EXERCISE INPUTS section start
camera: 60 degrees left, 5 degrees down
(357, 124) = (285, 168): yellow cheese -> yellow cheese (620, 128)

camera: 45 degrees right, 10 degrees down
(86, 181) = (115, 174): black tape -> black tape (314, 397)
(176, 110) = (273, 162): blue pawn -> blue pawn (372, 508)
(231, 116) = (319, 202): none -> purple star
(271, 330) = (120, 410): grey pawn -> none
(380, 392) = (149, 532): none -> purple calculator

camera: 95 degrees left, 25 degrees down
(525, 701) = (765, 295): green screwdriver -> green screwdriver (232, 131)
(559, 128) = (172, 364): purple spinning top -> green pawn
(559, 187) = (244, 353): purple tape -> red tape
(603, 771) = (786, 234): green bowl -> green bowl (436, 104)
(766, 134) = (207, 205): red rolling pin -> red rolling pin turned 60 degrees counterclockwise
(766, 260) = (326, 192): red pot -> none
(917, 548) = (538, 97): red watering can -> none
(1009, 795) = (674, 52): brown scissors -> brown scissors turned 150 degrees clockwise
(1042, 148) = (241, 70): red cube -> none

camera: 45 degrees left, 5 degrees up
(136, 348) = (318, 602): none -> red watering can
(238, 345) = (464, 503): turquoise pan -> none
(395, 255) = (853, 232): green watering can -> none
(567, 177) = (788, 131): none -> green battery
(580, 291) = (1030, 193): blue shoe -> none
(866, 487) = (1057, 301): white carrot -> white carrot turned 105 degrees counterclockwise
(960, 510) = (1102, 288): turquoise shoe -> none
EXERCISE INPUTS section end
From the entries, give the number of lines where the string "camera" is found, and nothing else.

4